**TASK DIRECTIONS**
Count up the lines below where the word "orange" shows up, and respond with the number alone.

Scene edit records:
★ ★ ★ ★ ★ ★ ★
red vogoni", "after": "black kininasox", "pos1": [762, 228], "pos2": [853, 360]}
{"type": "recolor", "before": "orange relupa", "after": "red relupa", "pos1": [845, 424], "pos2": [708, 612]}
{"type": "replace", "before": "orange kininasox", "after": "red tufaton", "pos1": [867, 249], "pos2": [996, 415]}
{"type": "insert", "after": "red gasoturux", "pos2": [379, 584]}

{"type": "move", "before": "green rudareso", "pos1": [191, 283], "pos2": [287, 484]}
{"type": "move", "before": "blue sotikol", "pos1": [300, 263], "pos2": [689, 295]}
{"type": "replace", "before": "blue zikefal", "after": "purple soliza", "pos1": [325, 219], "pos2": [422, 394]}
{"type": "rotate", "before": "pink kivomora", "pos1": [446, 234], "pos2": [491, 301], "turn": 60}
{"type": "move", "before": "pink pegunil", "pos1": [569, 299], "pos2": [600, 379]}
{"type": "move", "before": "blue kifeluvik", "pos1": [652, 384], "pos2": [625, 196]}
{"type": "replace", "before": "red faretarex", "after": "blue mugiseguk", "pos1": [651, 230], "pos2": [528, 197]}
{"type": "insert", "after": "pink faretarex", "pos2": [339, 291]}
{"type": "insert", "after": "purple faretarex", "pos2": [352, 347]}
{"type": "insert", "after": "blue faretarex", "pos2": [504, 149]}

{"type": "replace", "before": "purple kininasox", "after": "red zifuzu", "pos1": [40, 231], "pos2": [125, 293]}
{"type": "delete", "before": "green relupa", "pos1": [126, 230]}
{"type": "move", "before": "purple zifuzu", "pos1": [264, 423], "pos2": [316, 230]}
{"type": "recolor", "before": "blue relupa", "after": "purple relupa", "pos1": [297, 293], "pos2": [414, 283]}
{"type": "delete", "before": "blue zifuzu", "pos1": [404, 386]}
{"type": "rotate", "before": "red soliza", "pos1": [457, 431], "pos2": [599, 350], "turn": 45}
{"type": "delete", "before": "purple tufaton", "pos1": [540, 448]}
★ ★ ★ ★ ★ ★ ★
**SOLUTION TO THE PROBLEM**
2